-- Material shown follows --

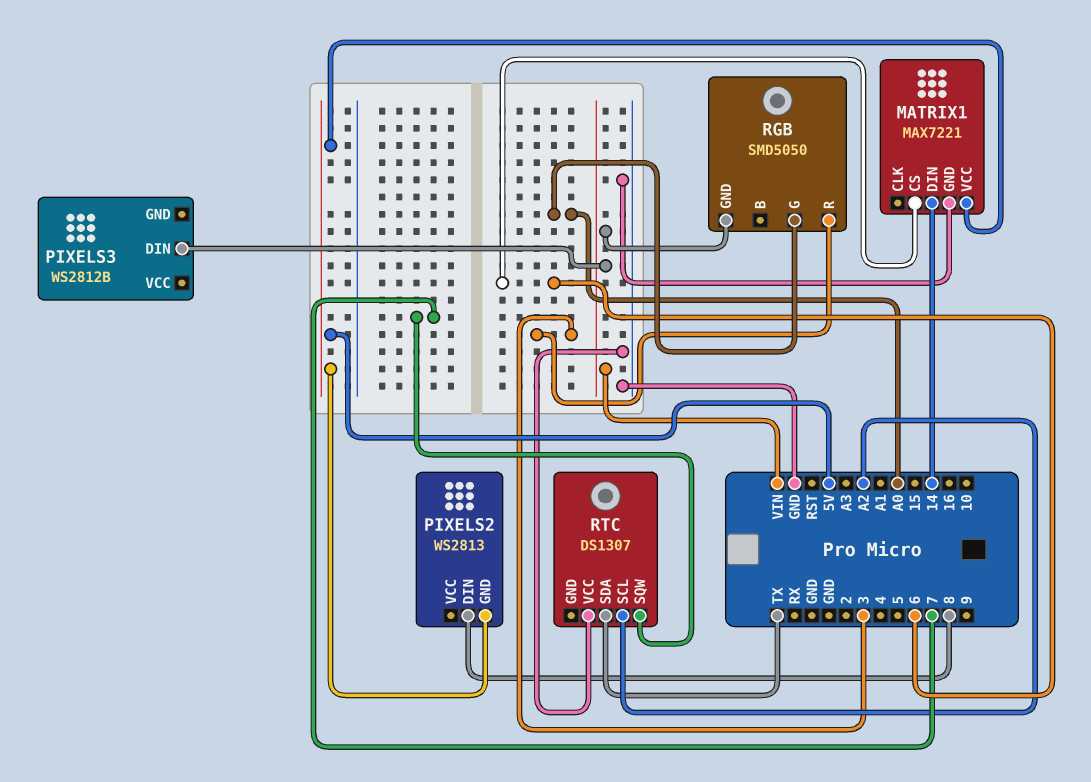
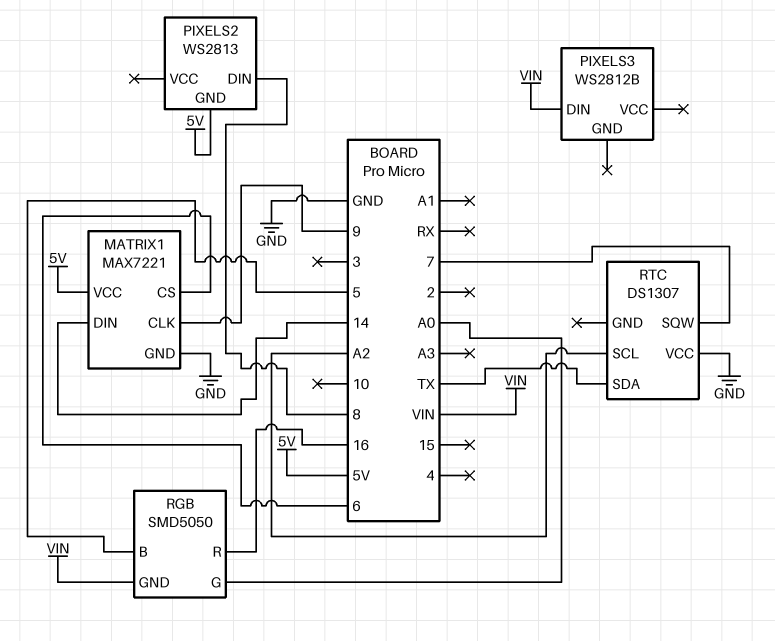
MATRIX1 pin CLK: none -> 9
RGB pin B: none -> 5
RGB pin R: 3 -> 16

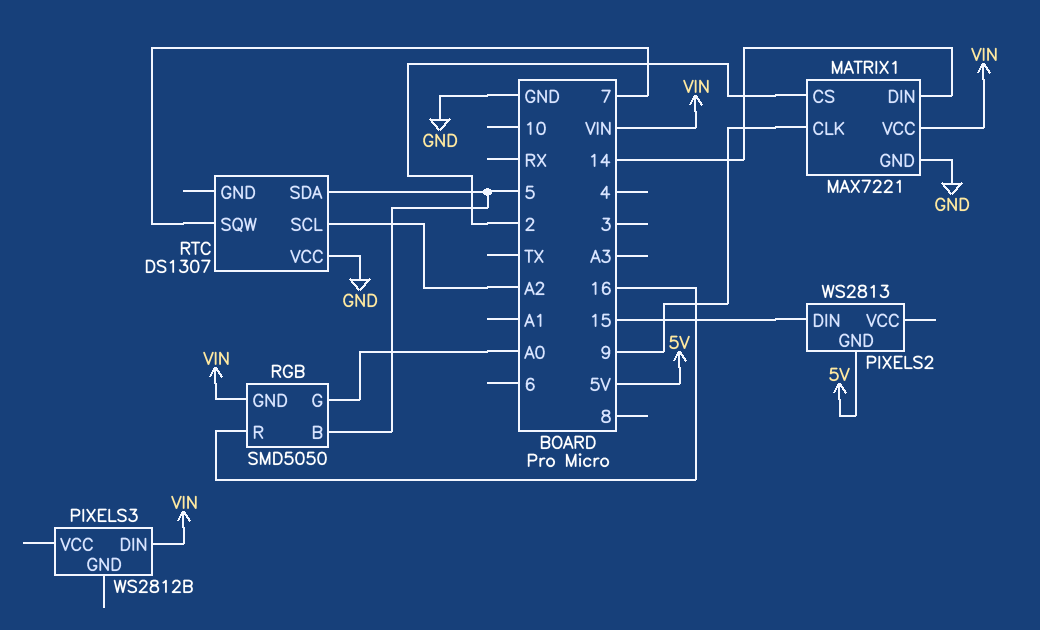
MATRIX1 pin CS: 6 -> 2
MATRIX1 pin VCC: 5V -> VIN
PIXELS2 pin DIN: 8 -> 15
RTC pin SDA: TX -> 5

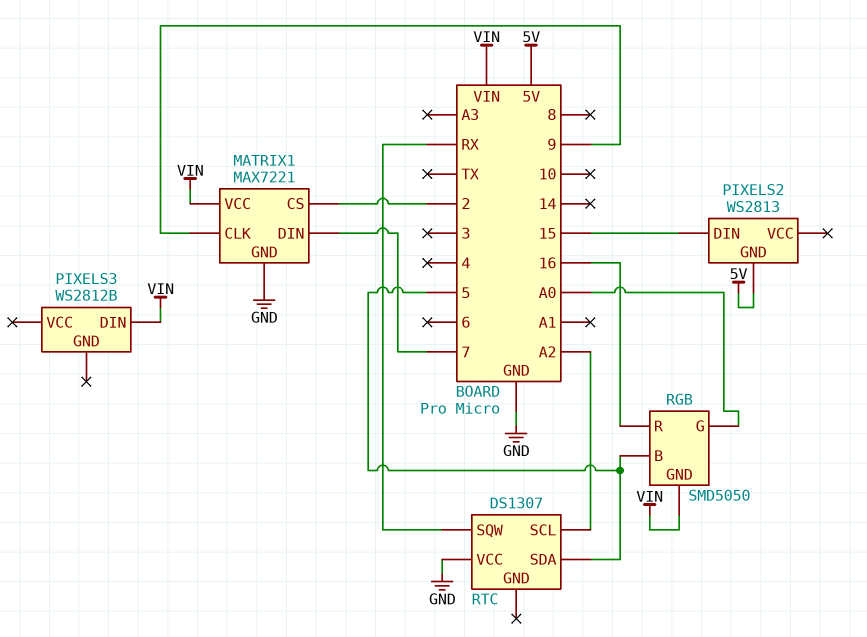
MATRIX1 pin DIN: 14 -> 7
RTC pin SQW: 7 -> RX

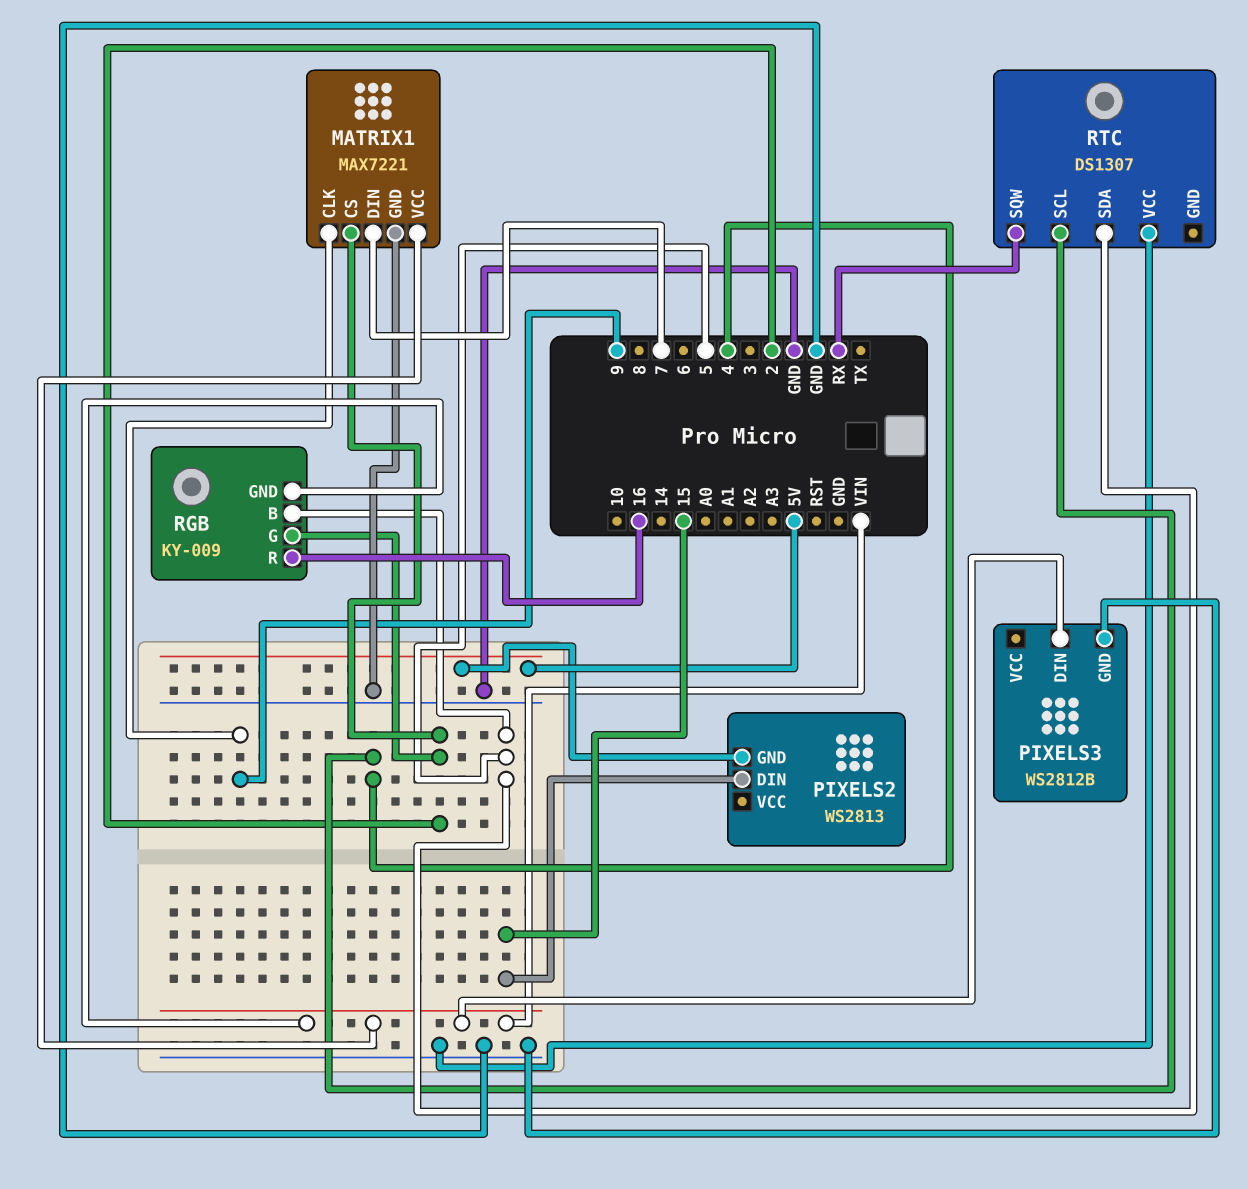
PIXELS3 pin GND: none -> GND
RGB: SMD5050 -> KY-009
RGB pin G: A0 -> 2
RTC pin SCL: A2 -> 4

-- Material shown concluded --
-- Material shown follows --

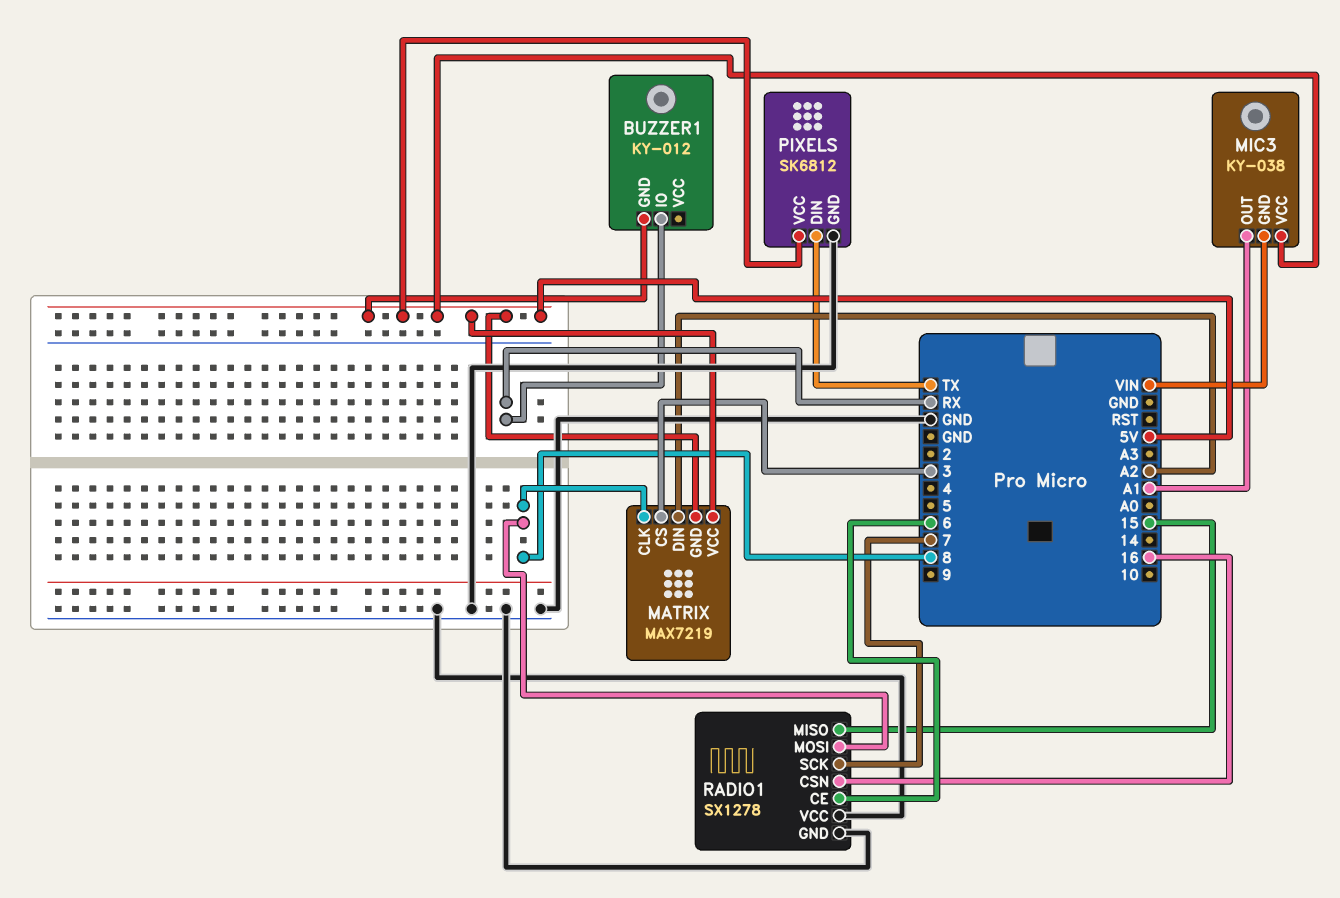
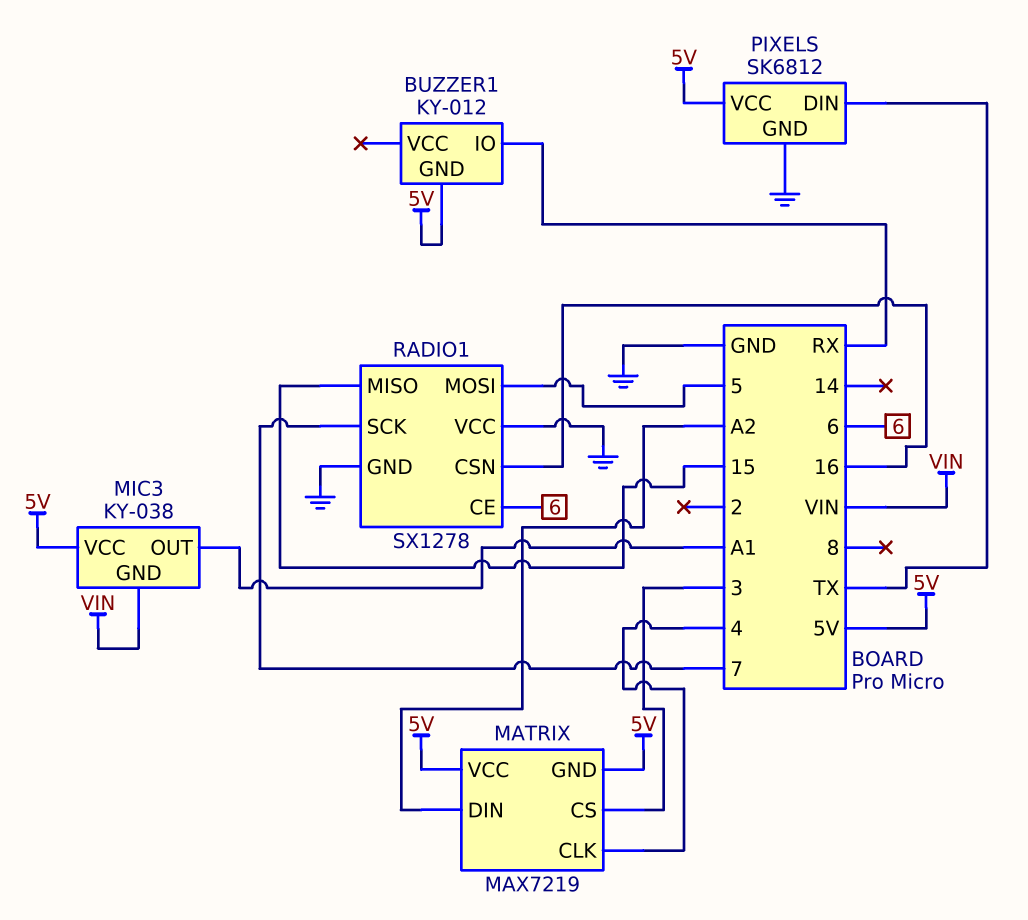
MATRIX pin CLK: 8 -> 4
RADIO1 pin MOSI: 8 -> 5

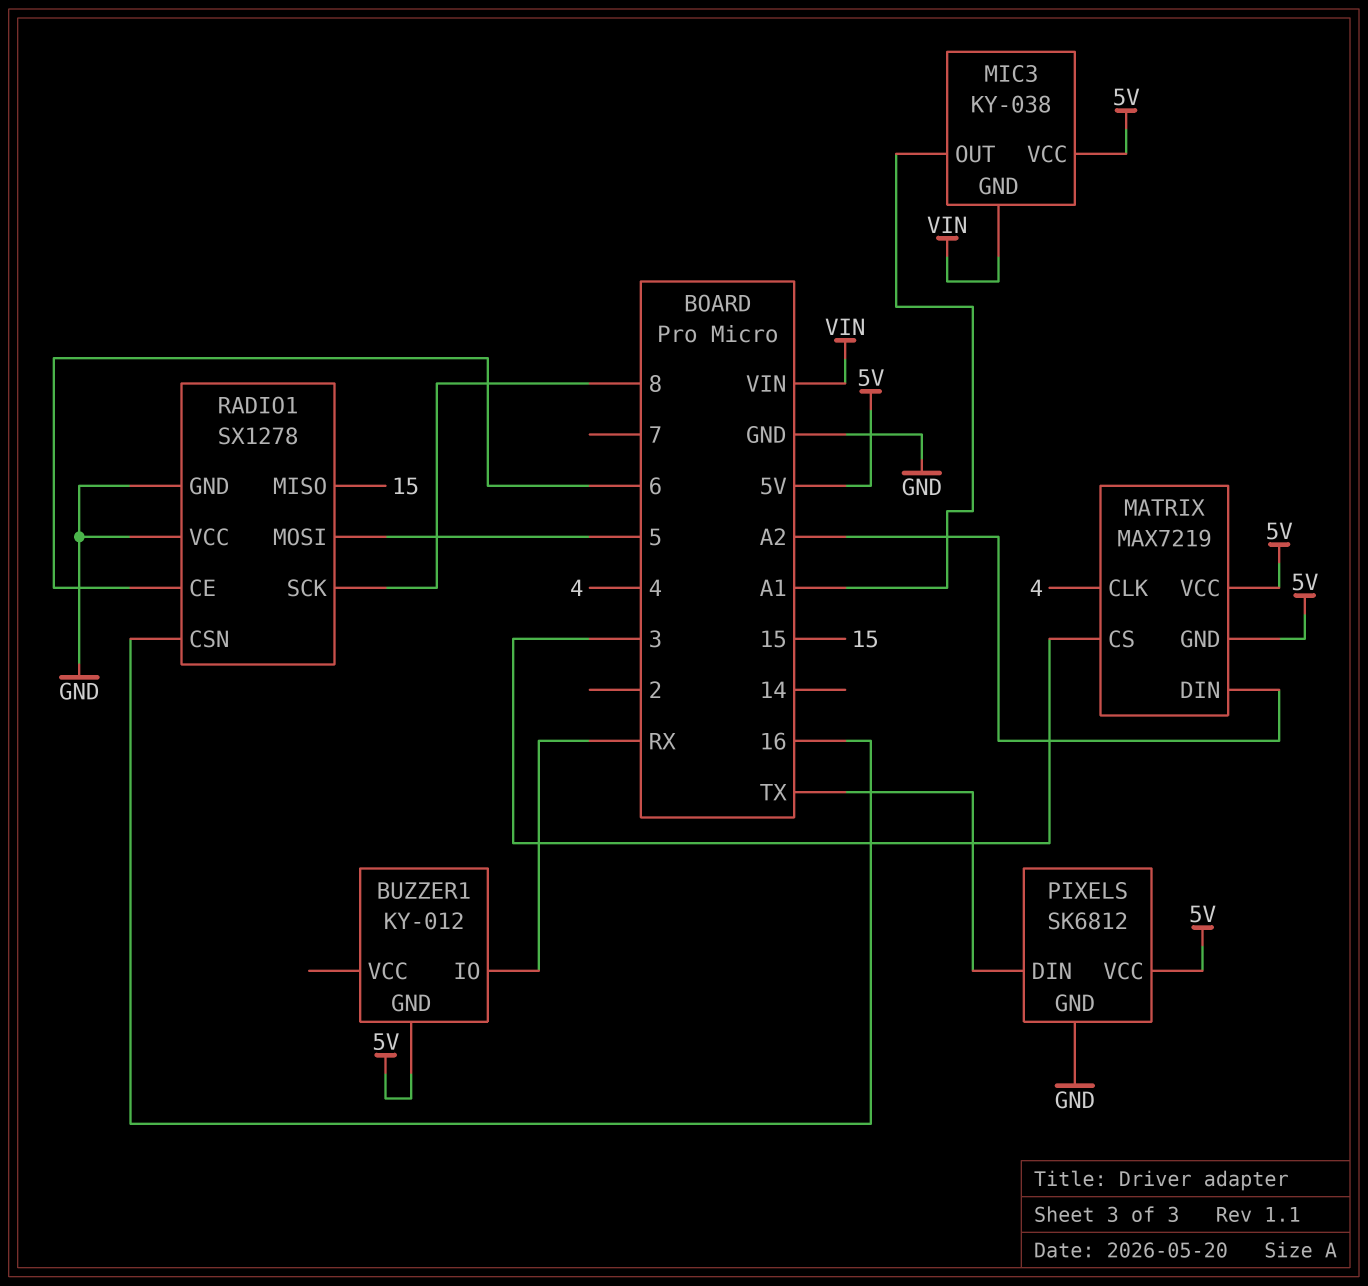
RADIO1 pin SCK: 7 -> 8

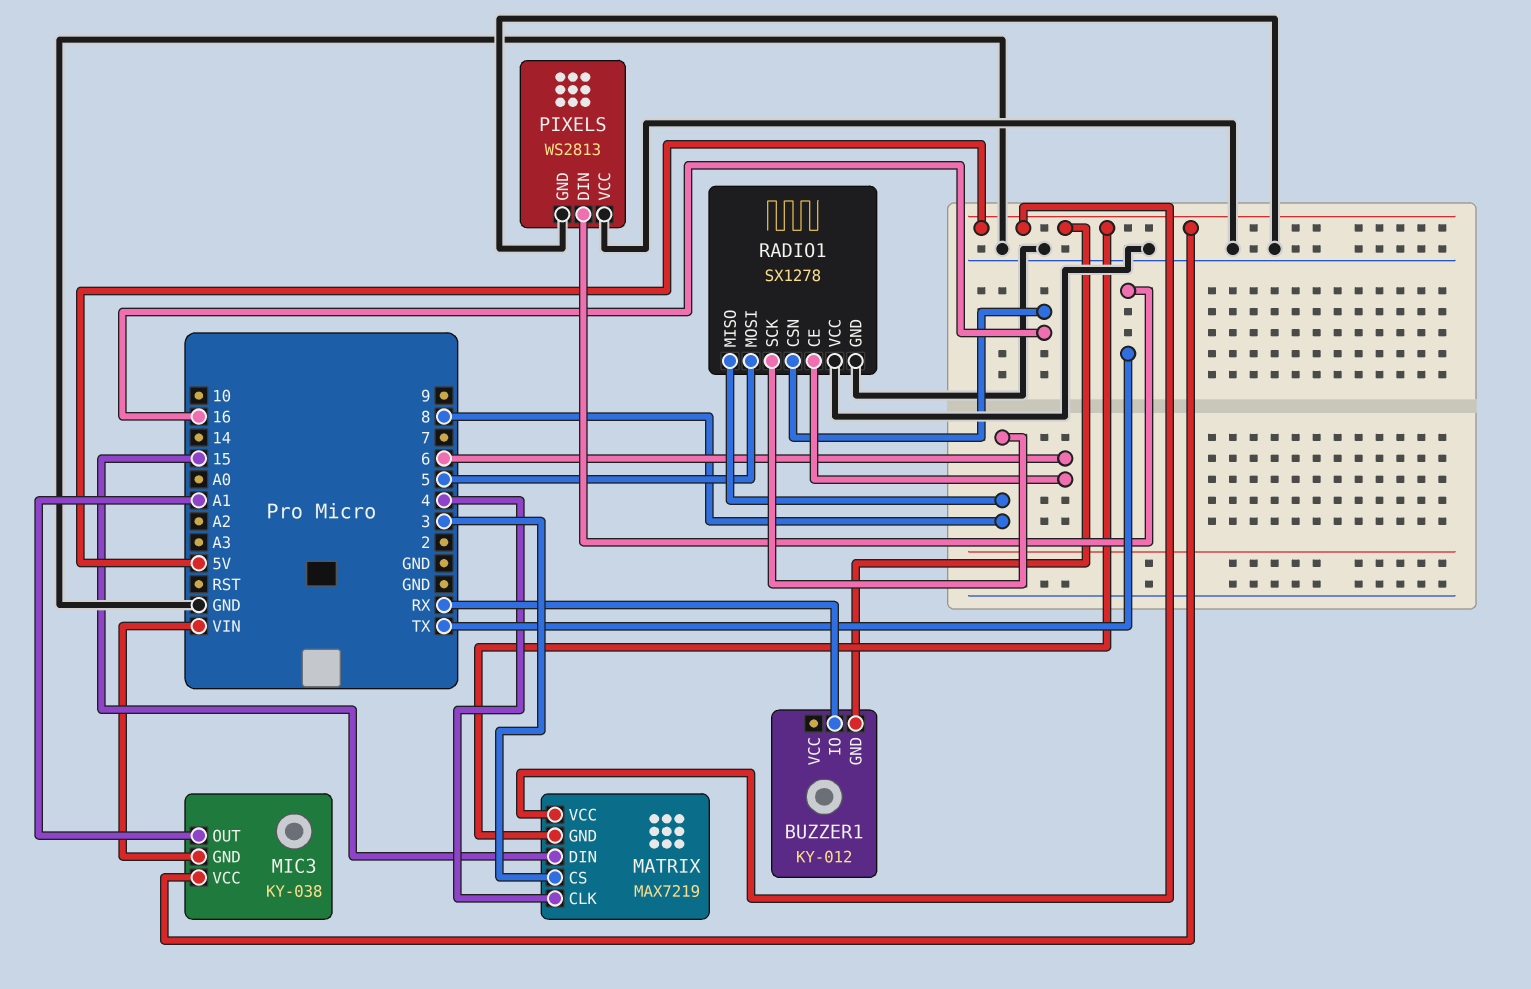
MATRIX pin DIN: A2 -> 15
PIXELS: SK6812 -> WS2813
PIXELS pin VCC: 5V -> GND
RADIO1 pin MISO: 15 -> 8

-- Material shown concluded --

### What you need to do
Print, word for word, the lines above that run from the line containing "MATRIX1 pin CLK: none -> 9" to the line containing "RTC pin SCL: A2 -> 4", both included. Keep the pictures out.

### Solution to the problem
MATRIX1 pin CLK: none -> 9
RGB pin B: none -> 5
RGB pin R: 3 -> 16

MATRIX1 pin CS: 6 -> 2
MATRIX1 pin VCC: 5V -> VIN
PIXELS2 pin DIN: 8 -> 15
RTC pin SDA: TX -> 5

MATRIX1 pin DIN: 14 -> 7
RTC pin SQW: 7 -> RX

PIXELS3 pin GND: none -> GND
RGB: SMD5050 -> KY-009
RGB pin G: A0 -> 2
RTC pin SCL: A2 -> 4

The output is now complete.